◆ Provided entries:

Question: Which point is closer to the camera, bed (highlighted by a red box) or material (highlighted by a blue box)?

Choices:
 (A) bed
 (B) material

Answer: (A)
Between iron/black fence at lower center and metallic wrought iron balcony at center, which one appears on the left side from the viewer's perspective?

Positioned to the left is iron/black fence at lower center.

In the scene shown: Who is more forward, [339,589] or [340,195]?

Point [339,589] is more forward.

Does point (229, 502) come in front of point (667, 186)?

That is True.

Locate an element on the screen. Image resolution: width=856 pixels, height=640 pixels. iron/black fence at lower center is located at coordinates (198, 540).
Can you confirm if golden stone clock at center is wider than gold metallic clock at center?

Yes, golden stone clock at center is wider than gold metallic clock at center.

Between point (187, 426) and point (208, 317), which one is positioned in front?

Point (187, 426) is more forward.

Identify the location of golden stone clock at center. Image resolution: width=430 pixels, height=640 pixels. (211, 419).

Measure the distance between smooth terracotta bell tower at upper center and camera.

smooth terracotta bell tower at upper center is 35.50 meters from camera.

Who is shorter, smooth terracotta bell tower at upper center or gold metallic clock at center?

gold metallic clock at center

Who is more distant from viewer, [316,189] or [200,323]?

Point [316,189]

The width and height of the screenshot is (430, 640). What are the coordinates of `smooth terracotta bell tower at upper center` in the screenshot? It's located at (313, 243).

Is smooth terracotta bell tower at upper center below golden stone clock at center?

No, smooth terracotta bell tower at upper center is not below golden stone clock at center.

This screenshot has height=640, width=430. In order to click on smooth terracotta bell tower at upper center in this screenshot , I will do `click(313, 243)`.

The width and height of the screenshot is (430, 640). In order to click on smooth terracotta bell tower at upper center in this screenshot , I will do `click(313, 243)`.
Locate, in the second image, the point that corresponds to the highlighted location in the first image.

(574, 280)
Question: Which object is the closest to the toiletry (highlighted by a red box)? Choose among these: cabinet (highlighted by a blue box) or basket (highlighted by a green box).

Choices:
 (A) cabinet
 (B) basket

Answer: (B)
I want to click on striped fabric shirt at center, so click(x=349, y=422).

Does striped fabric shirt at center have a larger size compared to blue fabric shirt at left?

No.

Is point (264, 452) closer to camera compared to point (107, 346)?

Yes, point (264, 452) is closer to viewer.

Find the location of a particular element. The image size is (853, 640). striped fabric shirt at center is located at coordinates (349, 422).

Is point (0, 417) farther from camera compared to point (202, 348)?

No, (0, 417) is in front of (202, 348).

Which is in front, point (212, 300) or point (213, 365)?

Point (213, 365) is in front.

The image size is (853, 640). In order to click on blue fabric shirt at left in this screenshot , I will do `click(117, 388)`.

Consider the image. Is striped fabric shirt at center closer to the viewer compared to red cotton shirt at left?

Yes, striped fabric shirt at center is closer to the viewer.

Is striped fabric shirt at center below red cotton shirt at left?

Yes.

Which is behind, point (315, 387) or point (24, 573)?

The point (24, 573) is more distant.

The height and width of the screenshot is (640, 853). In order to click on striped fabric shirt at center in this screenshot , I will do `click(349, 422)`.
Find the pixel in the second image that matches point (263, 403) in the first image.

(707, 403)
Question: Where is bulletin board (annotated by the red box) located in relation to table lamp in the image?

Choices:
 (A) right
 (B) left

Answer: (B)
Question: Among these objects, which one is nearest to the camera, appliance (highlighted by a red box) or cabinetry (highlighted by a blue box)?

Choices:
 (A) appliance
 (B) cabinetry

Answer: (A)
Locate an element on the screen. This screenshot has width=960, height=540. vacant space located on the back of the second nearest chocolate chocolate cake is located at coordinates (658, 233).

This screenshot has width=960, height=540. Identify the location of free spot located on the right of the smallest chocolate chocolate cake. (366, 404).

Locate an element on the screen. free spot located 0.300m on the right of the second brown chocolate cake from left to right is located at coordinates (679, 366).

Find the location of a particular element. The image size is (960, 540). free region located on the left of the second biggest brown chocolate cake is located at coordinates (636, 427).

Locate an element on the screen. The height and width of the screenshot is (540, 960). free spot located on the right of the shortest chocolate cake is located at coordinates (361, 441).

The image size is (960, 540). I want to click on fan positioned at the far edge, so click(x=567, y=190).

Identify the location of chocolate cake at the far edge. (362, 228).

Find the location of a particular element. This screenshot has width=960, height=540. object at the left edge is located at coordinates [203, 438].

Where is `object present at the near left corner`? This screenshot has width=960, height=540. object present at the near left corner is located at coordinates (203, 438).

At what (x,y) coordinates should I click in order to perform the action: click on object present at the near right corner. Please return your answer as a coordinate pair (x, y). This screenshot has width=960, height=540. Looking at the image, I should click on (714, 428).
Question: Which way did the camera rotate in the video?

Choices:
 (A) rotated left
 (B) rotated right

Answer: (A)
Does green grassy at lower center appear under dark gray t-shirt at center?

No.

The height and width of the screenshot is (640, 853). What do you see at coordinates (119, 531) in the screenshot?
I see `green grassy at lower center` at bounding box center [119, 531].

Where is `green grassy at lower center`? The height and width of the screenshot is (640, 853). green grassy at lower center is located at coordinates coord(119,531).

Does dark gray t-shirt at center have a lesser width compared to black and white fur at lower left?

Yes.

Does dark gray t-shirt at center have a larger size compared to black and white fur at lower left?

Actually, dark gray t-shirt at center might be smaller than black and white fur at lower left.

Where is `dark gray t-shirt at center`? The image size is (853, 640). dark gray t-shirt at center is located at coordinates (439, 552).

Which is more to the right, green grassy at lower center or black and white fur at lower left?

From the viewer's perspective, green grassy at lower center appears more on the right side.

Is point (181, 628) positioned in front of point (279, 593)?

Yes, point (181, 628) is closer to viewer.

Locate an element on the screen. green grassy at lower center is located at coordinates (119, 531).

◆ Request:
Format all of the entries above as a JSON list of strings, with each line as its own string and no blank lines.

◆ Output of the exercise:
[
  "Question: Which point is closer to the camera, bed (highlighted by a red box) or material (highlighted by a blue box)?",
  "Choices:",
  " (A) bed",
  " (B) material",
  "Answer: (A)",
  "Between iron/black fence at lower center and metallic wrought iron balcony at center, which one appears on the left side from the viewer's perspective?",
  "Positioned to the left is iron/black fence at lower center.",
  "In the scene shown: Who is more forward, [339,589] or [340,195]?",
  "Point [339,589] is more forward.",
  "Does point (229, 502) come in front of point (667, 186)?",
  "That is True.",
  "Locate an element on the screen. Image resolution: width=856 pixels, height=640 pixels. iron/black fence at lower center is located at coordinates (198, 540).",
  "Can you confirm if golden stone clock at center is wider than gold metallic clock at center?",
  "Yes, golden stone clock at center is wider than gold metallic clock at center.",
  "Between point (187, 426) and point (208, 317), which one is positioned in front?",
  "Point (187, 426) is more forward.",
  "Identify the location of golden stone clock at center. Image resolution: width=430 pixels, height=640 pixels. (211, 419).",
  "Measure the distance between smooth terracotta bell tower at upper center and camera.",
  "smooth terracotta bell tower at upper center is 35.50 meters from camera.",
  "Who is shorter, smooth terracotta bell tower at upper center or gold metallic clock at center?",
  "gold metallic clock at center",
  "Who is more distant from viewer, [316,189] or [200,323]?",
  "Point [316,189]",
  "The width and height of the screenshot is (430, 640). What are the coordinates of `smooth terracotta bell tower at upper center` in the screenshot? It's located at (313, 243).",
  "Is smooth terracotta bell tower at upper center below golden stone clock at center?",
  "No, smooth terracotta bell tower at upper center is not below golden stone clock at center.",
  "This screenshot has height=640, width=430. In order to click on smooth terracotta bell tower at upper center in this screenshot , I will do `click(313, 243)`.",
  "The width and height of the screenshot is (430, 640). In order to click on smooth terracotta bell tower at upper center in this screenshot , I will do `click(313, 243)`.",
  "Locate, in the second image, the point that corresponds to the highlighted location in the first image.",
  "(574, 280)",
  "Question: Which object is the closest to the toiletry (highlighted by a red box)? Choose among these: cabinet (highlighted by a blue box) or basket (highlighted by a green box).",
  "Choices:",
  " (A) cabinet",
  " (B) basket",
  "Answer: (B)",
  "I want to click on striped fabric shirt at center, so click(x=349, y=422).",
  "Does striped fabric shirt at center have a larger size compared to blue fabric shirt at left?",
  "No.",
  "Is point (264, 452) closer to camera compared to point (107, 346)?",
  "Yes, point (264, 452) is closer to viewer.",
  "Find the location of a particular element. The image size is (853, 640). striped fabric shirt at center is located at coordinates (349, 422).",
  "Is point (0, 417) farther from camera compared to point (202, 348)?",
  "No, (0, 417) is in front of (202, 348).",
  "Which is in front, point (212, 300) or point (213, 365)?",
  "Point (213, 365) is in front.",
  "The image size is (853, 640). In order to click on blue fabric shirt at left in this screenshot , I will do `click(117, 388)`.",
  "Consider the image. Is striped fabric shirt at center closer to the viewer compared to red cotton shirt at left?",
  "Yes, striped fabric shirt at center is closer to the viewer.",
  "Is striped fabric shirt at center below red cotton shirt at left?",
  "Yes.",
  "Which is behind, point (315, 387) or point (24, 573)?",
  "The point (24, 573) is more distant.",
  "The height and width of the screenshot is (640, 853). In order to click on striped fabric shirt at center in this screenshot , I will do `click(349, 422)`.",
  "Find the pixel in the second image that matches point (263, 403) in the first image.",
  "(707, 403)",
  "Question: Where is bulletin board (annotated by the red box) located in relation to table lamp in the image?",
  "Choices:",
  " (A) right",
  " (B) left",
  "Answer: (B)",
  "Question: Among these objects, which one is nearest to the camera, appliance (highlighted by a red box) or cabinetry (highlighted by a blue box)?",
  "Choices:",
  " (A) appliance",
  " (B) cabinetry",
  "Answer: (A)",
  "Locate an element on the screen. This screenshot has width=960, height=540. vacant space located on the back of the second nearest chocolate chocolate cake is located at coordinates (658, 233).",
  "This screenshot has width=960, height=540. Identify the location of free spot located on the right of the smallest chocolate chocolate cake. (366, 404).",
  "Locate an element on the screen. free spot located 0.300m on the right of the second brown chocolate cake from left to right is located at coordinates (679, 366).",
  "Find the location of a particular element. The image size is (960, 540). free region located on the left of the second biggest brown chocolate cake is located at coordinates (636, 427).",
  "Locate an element on the screen. The height and width of the screenshot is (540, 960). free spot located on the right of the shortest chocolate cake is located at coordinates (361, 441).",
  "The image size is (960, 540). I want to click on fan positioned at the far edge, so click(x=567, y=190).",
  "Identify the location of chocolate cake at the far edge. (362, 228).",
  "Find the location of a particular element. This screenshot has width=960, height=540. object at the left edge is located at coordinates [203, 438].",
  "Where is `object present at the near left corner`? This screenshot has width=960, height=540. object present at the near left corner is located at coordinates (203, 438).",
  "At what (x,y) coordinates should I click in order to perform the action: click on object present at the near right corner. Please return your answer as a coordinate pair (x, y). This screenshot has width=960, height=540. Looking at the image, I should click on (714, 428).",
  "Question: Which way did the camera rotate in the video?",
  "Choices:",
  " (A) rotated left",
  " (B) rotated right",
  "Answer: (A)",
  "Does green grassy at lower center appear under dark gray t-shirt at center?",
  "No.",
  "The height and width of the screenshot is (640, 853). What do you see at coordinates (119, 531) in the screenshot?",
  "I see `green grassy at lower center` at bounding box center [119, 531].",
  "Where is `green grassy at lower center`? The height and width of the screenshot is (640, 853). green grassy at lower center is located at coordinates coord(119,531).",
  "Does dark gray t-shirt at center have a lesser width compared to black and white fur at lower left?",
  "Yes.",
  "Does dark gray t-shirt at center have a larger size compared to black and white fur at lower left?",
  "Actually, dark gray t-shirt at center might be smaller than black and white fur at lower left.",
  "Where is `dark gray t-shirt at center`? The image size is (853, 640). dark gray t-shirt at center is located at coordinates (439, 552).",
  "Which is more to the right, green grassy at lower center or black and white fur at lower left?",
  "From the viewer's perspective, green grassy at lower center appears more on the right side.",
  "Is point (181, 628) positioned in front of point (279, 593)?",
  "Yes, point (181, 628) is closer to viewer.",
  "Locate an element on the screen. green grassy at lower center is located at coordinates (119, 531)."
]